### TASK
Repeat what the lines below say, word for word, and skip every image.

### DATA
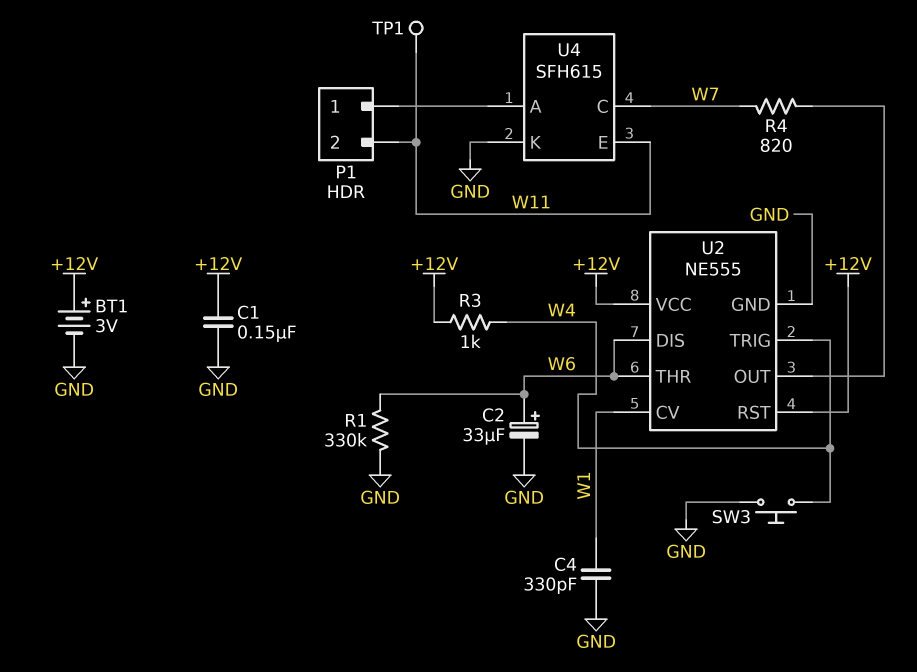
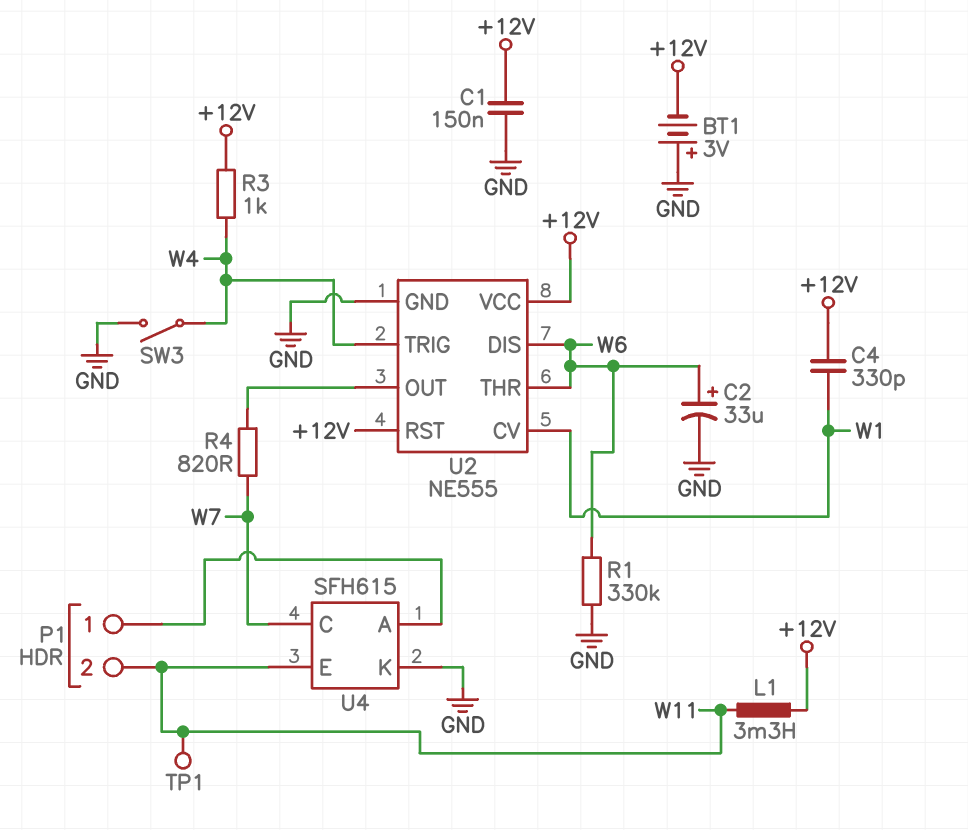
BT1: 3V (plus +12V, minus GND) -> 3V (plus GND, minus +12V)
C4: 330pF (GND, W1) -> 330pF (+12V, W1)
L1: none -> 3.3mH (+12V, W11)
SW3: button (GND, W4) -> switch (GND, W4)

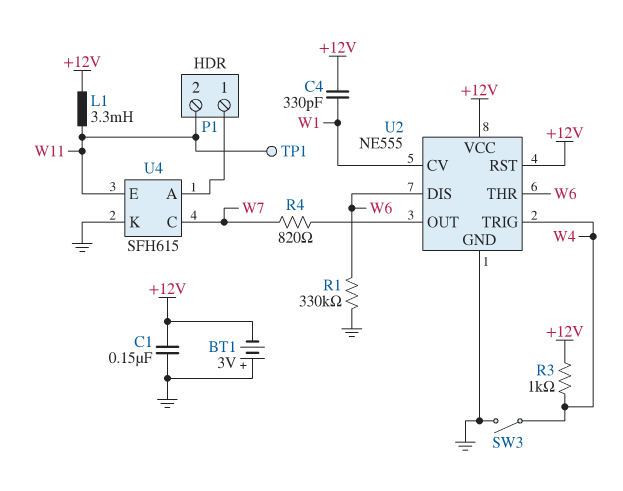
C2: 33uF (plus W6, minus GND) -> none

### REPLY TO THE TASK
BT1: 3V (plus +12V, minus GND) -> 3V (plus GND, minus +12V)
C4: 330pF (GND, W1) -> 330pF (+12V, W1)
L1: none -> 3.3mH (+12V, W11)
SW3: button (GND, W4) -> switch (GND, W4)

C2: 33uF (plus W6, minus GND) -> none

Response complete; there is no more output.